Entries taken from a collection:
BEGIN

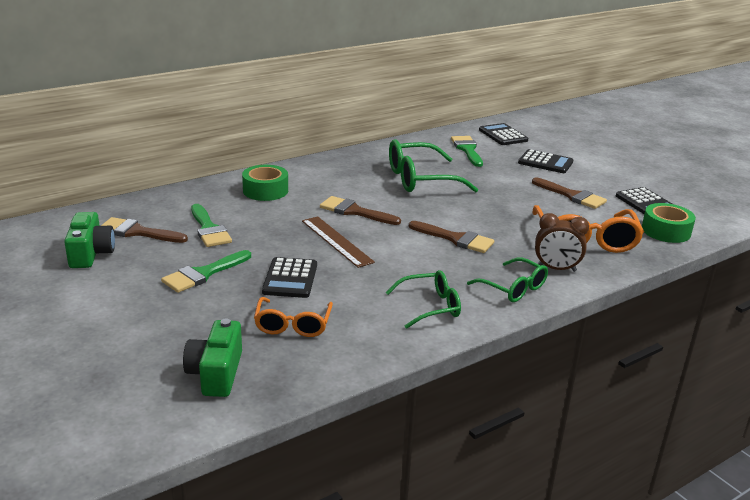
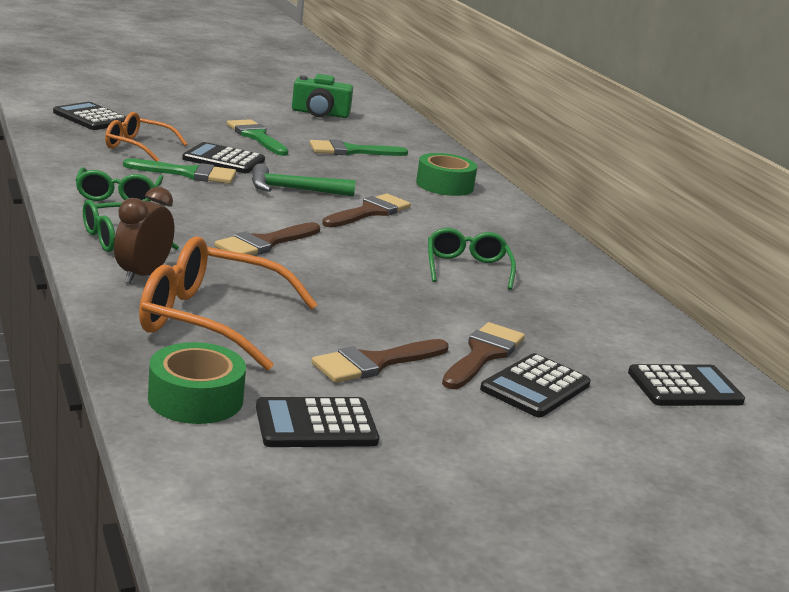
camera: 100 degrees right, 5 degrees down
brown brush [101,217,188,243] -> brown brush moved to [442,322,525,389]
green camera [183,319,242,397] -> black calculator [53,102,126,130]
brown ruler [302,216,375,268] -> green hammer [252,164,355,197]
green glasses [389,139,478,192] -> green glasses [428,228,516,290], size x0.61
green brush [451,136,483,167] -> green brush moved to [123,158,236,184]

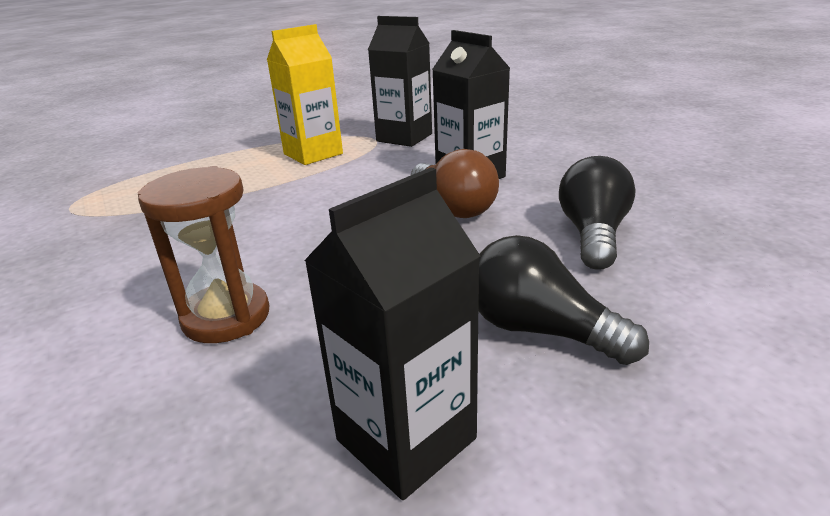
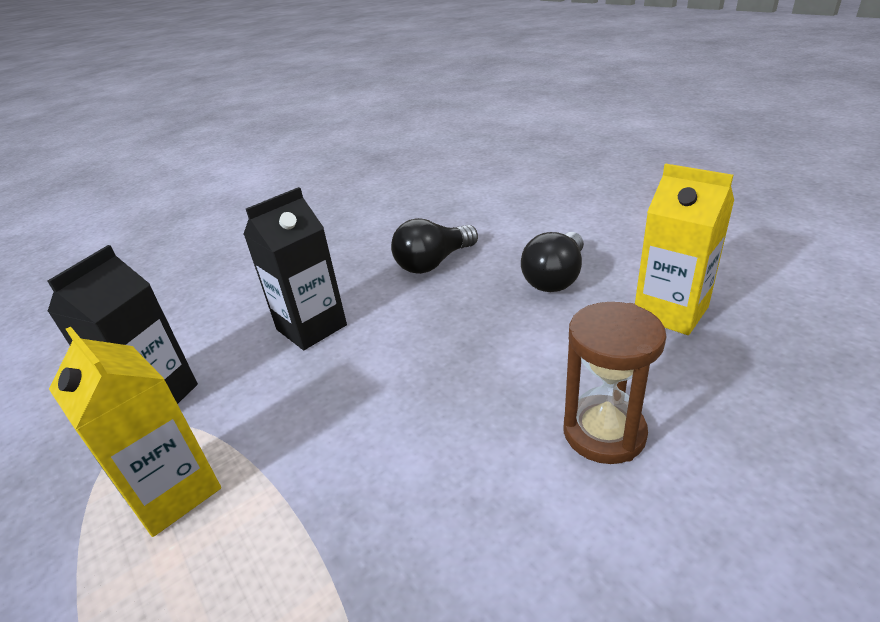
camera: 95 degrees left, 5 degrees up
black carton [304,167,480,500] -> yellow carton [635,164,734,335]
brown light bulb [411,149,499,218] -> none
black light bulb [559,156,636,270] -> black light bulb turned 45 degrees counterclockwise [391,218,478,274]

END

• **To-do item**: Word for word, give the data above again, without any images.

• **Problem solution**:
camera: 100 degrees right, 5 degrees down
brown brush [101,217,188,243] -> brown brush moved to [442,322,525,389]
green camera [183,319,242,397] -> black calculator [53,102,126,130]
brown ruler [302,216,375,268] -> green hammer [252,164,355,197]
green glasses [389,139,478,192] -> green glasses [428,228,516,290], size x0.61
green brush [451,136,483,167] -> green brush moved to [123,158,236,184]

camera: 95 degrees left, 5 degrees up
black carton [304,167,480,500] -> yellow carton [635,164,734,335]
brown light bulb [411,149,499,218] -> none
black light bulb [559,156,636,270] -> black light bulb turned 45 degrees counterclockwise [391,218,478,274]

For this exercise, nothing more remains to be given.